* _How to complete this task_:
Everything in the records except the pictures should come back exactly as written.

* _The input_:
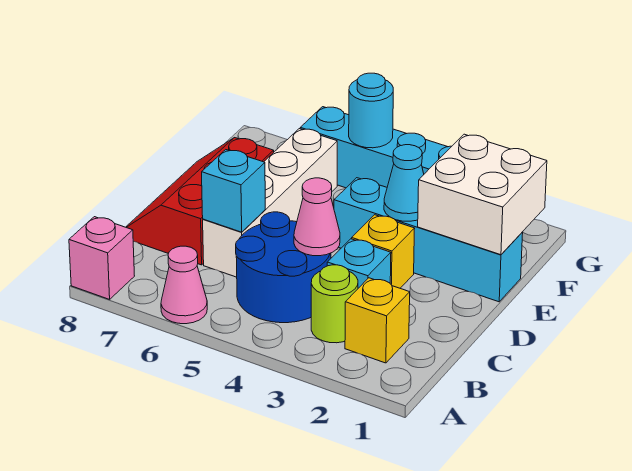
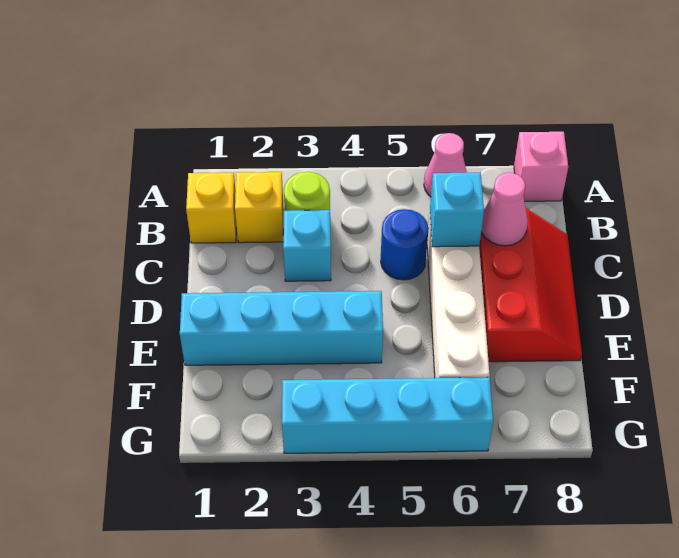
blue round brick B4:C5 level 1 -> blue round brick C5 level 1
pink cone C4 level 2 -> pink cone C7 level 2
yellow brick D3 level 1 -> yellow brick B1 level 1
white brick E1:F2 level 2 -> none
cyan cone E3 level 2 -> none
cyan round brick G5 level 2 -> none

* _Output below_:
blue round brick B4:C5 level 1 -> blue round brick C5 level 1
pink cone C4 level 2 -> pink cone C7 level 2
yellow brick D3 level 1 -> yellow brick B1 level 1
white brick E1:F2 level 2 -> none
cyan cone E3 level 2 -> none
cyan round brick G5 level 2 -> none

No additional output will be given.